BEGIN Provided records

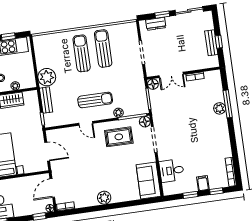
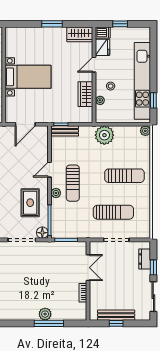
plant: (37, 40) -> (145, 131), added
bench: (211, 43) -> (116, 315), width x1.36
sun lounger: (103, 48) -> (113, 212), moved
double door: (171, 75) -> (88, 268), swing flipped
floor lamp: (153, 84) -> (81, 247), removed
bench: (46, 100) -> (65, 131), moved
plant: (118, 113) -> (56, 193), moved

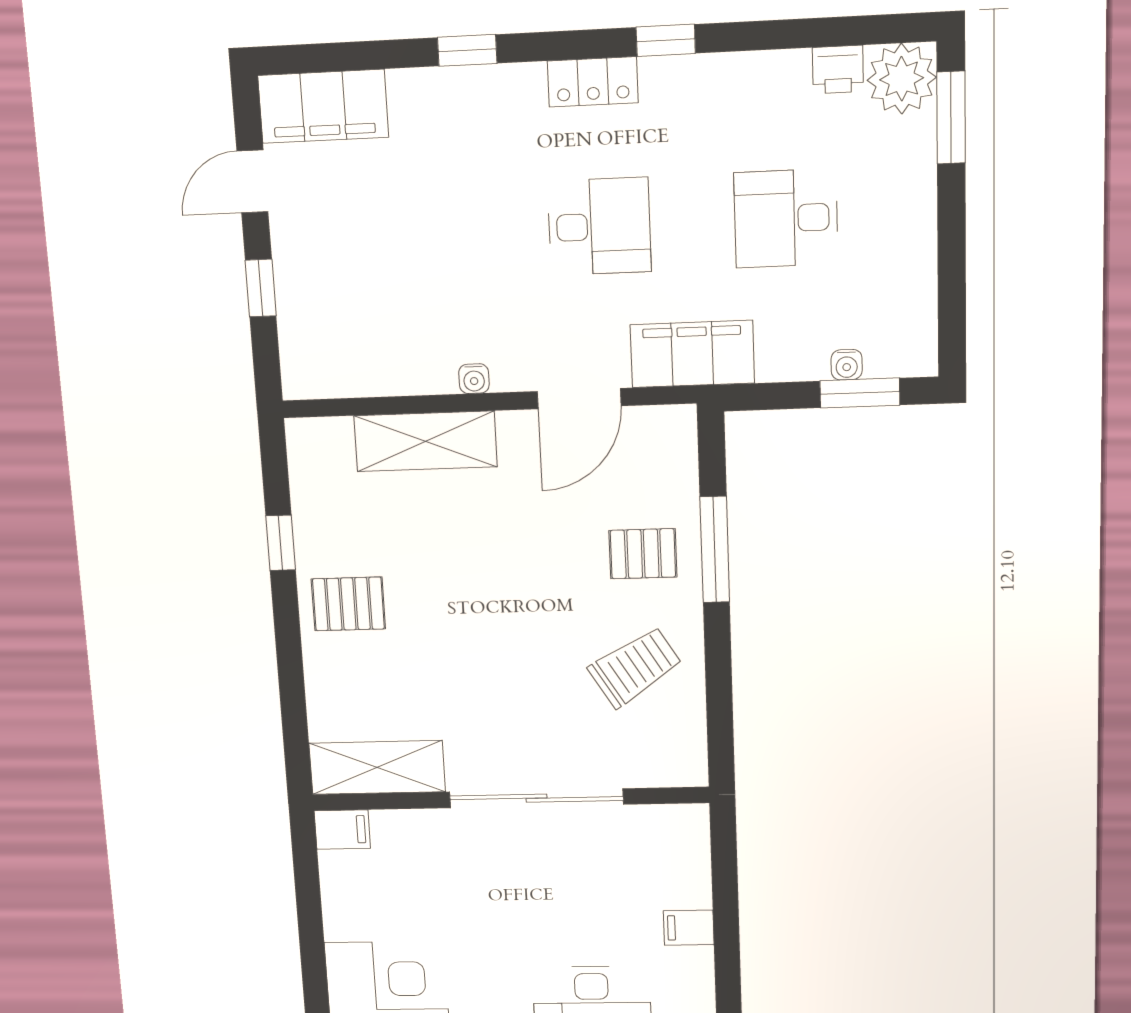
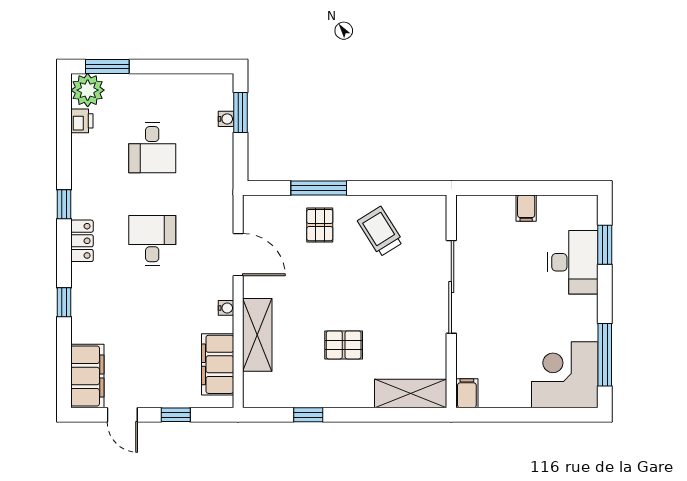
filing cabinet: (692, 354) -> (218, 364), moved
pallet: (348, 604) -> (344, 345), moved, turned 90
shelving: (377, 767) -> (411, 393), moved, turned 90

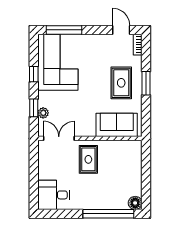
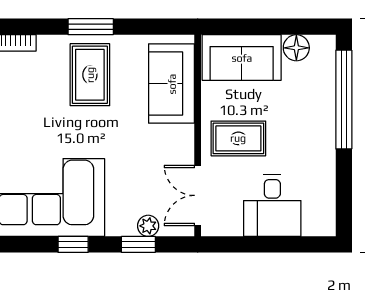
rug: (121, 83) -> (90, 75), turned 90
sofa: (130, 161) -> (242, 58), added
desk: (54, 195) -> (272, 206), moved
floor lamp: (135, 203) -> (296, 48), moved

END Provided records
BEGIN Provided records

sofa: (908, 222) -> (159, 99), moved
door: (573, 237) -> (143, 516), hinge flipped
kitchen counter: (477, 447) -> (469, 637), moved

END Provided records
BEGIN Provided records

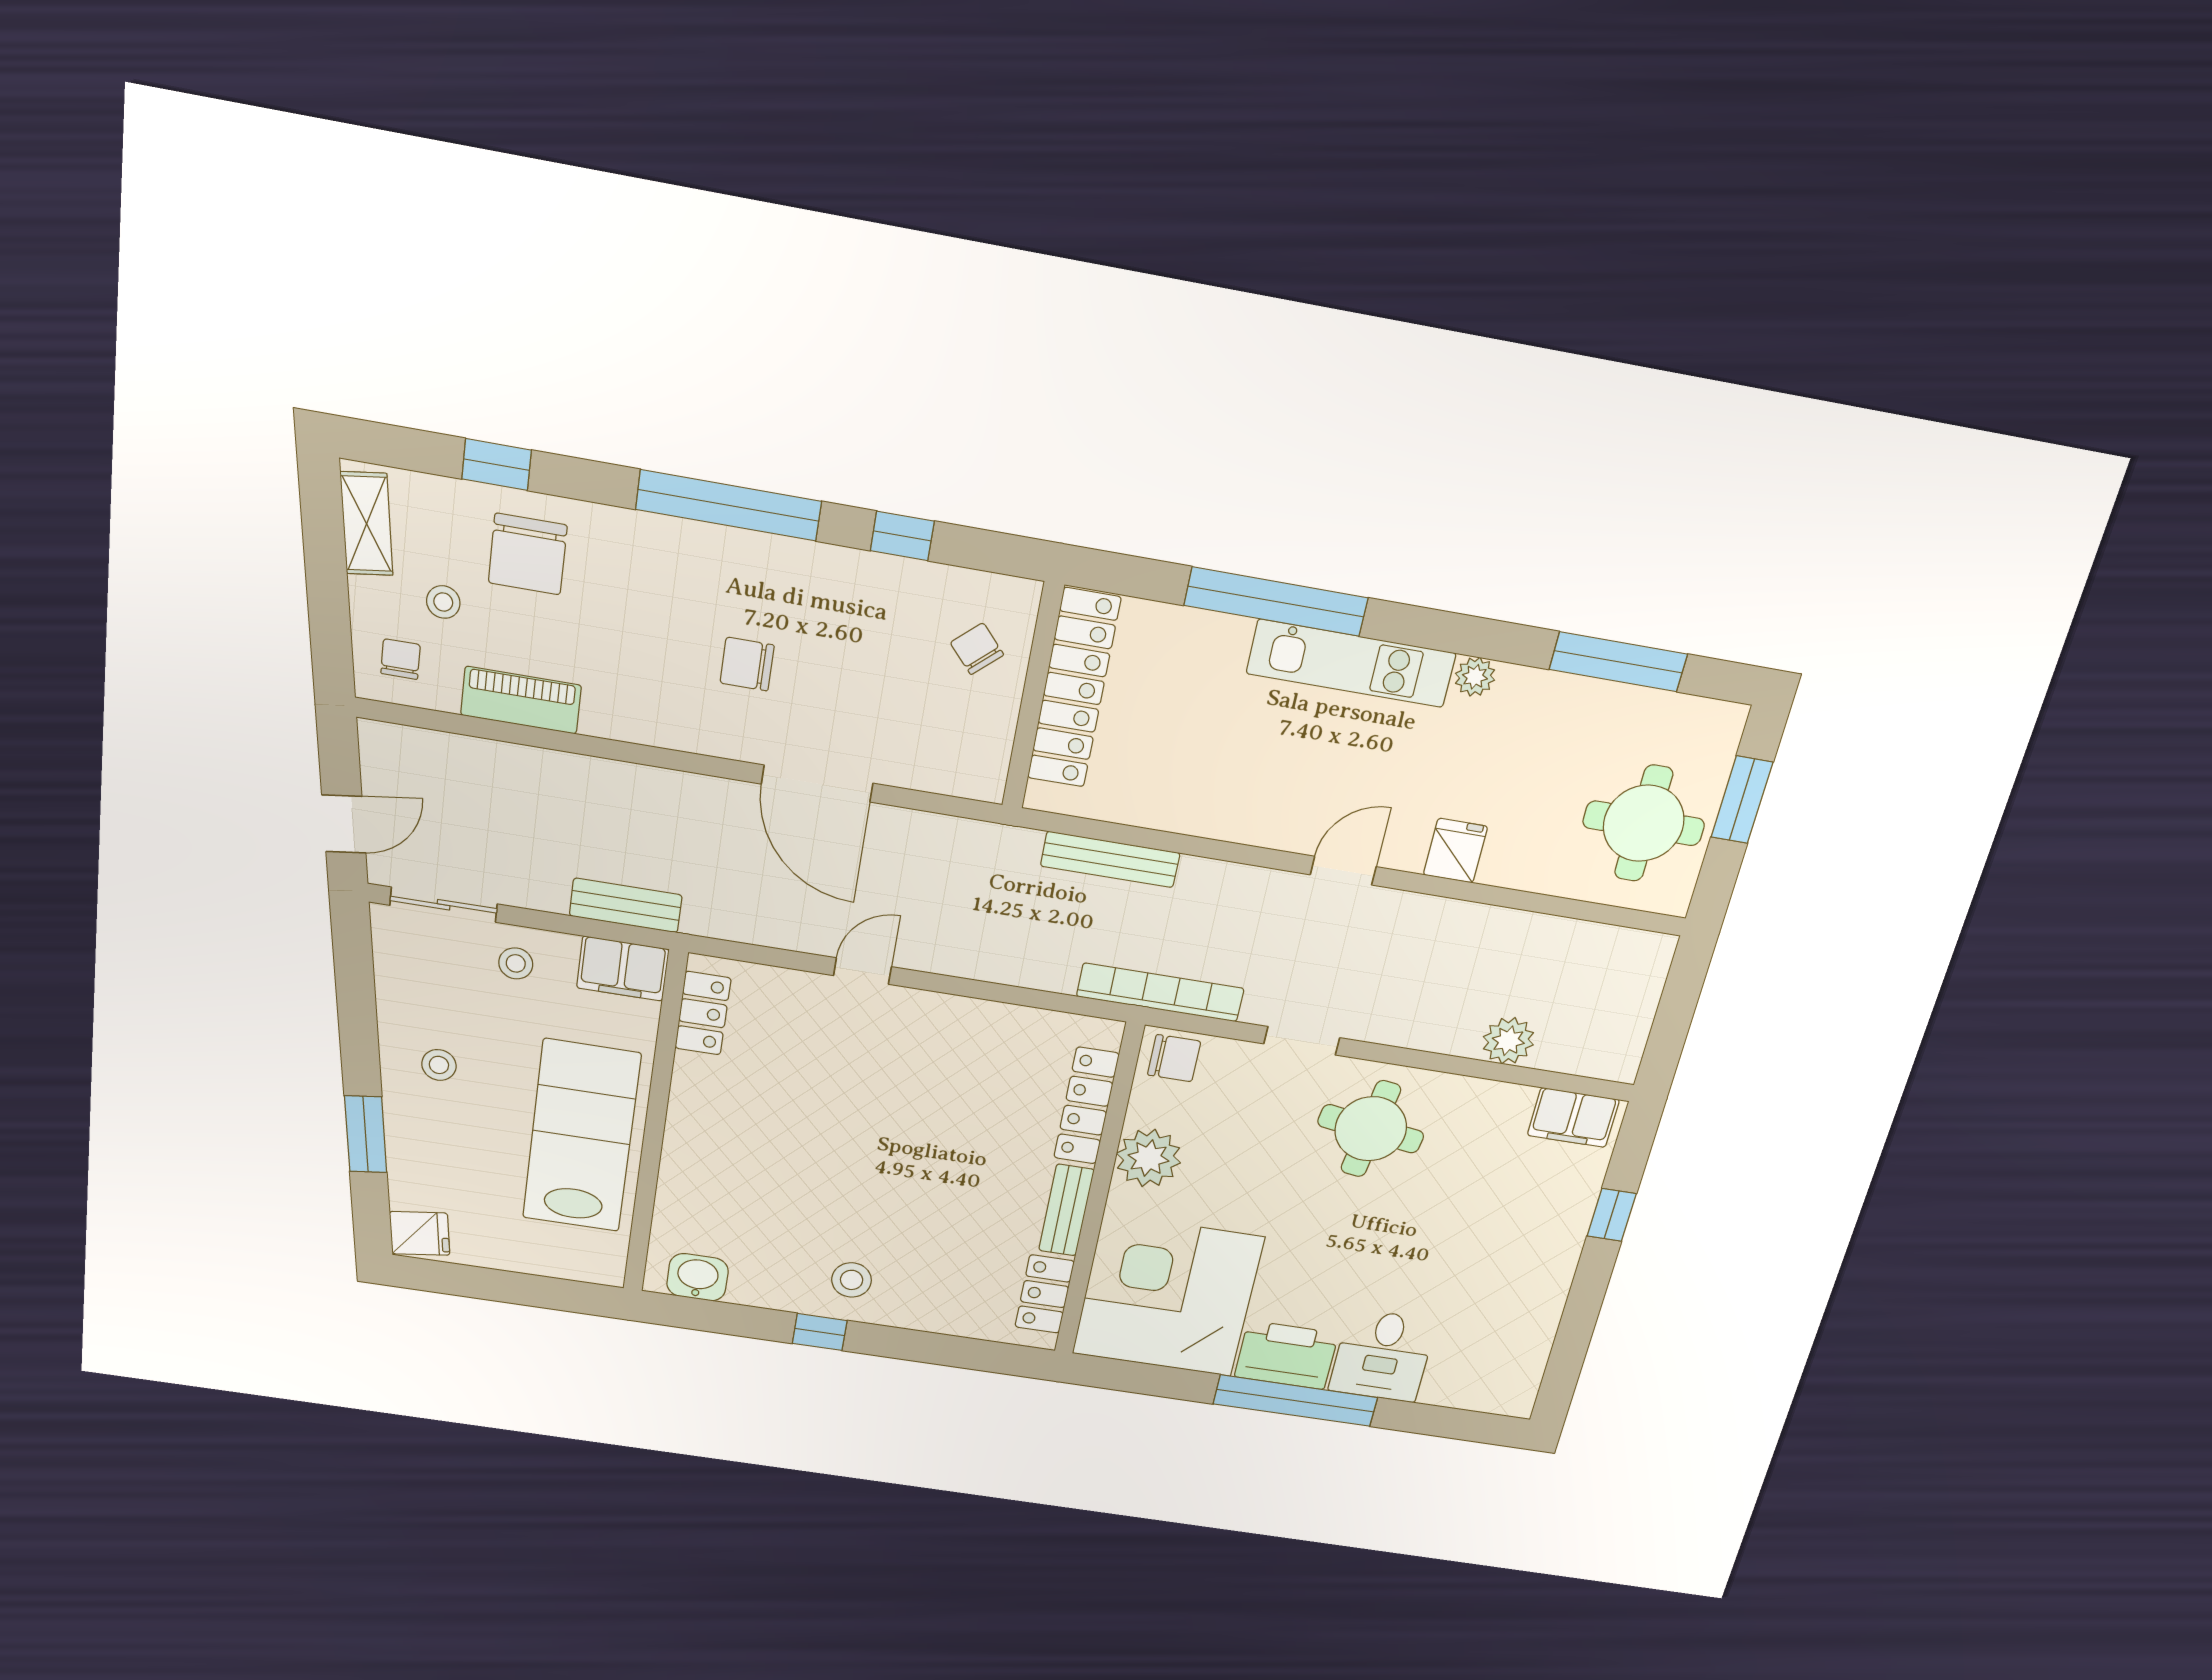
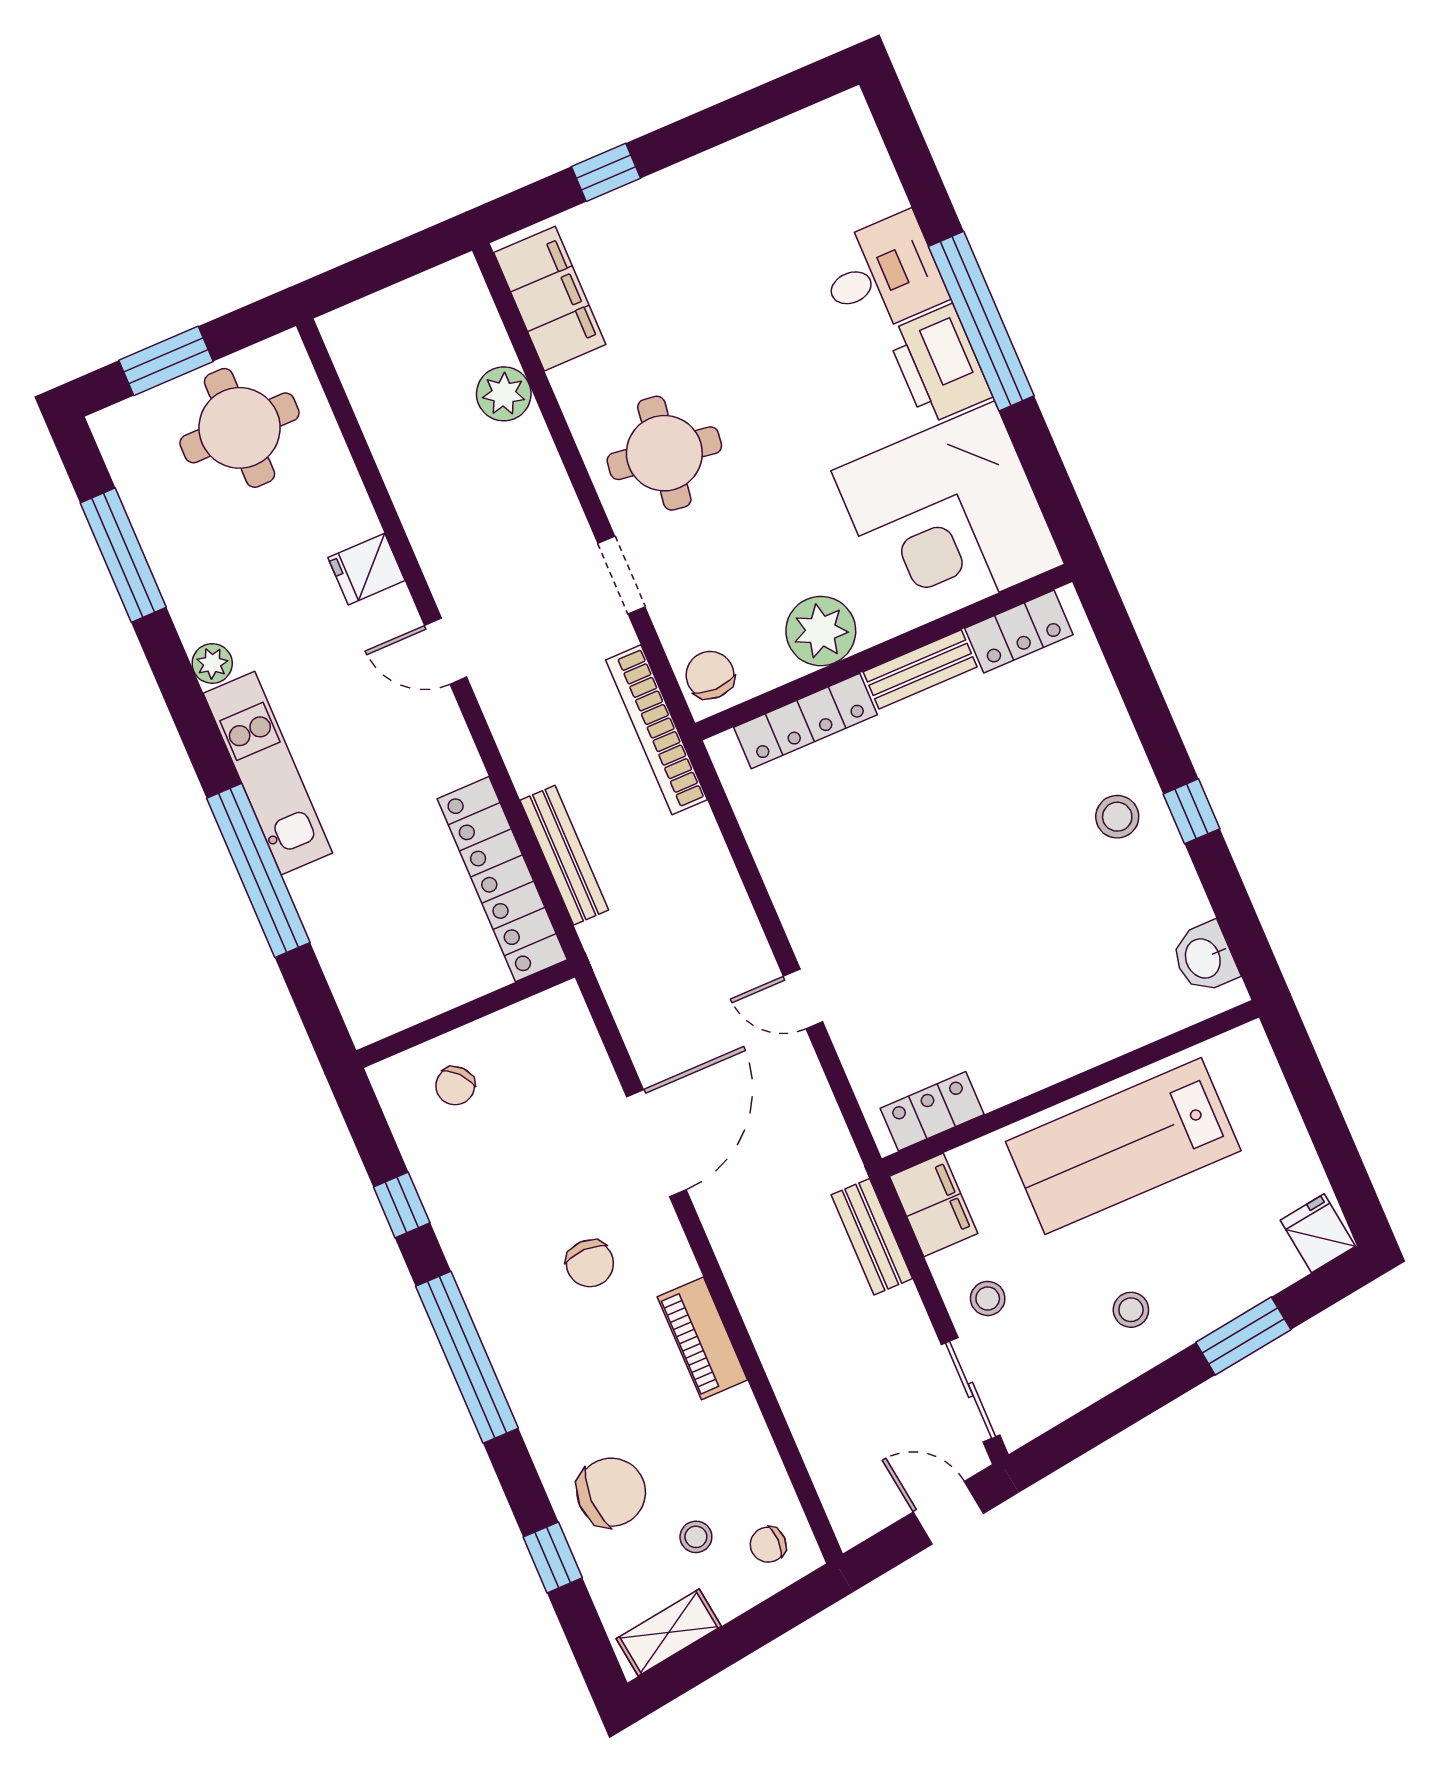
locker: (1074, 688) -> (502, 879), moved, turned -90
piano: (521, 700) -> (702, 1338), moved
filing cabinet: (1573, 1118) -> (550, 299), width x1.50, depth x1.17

END Provided records

**The task:** Please give the number of lines in the entries above that hold "door", with no other text.

**Solution below:** 2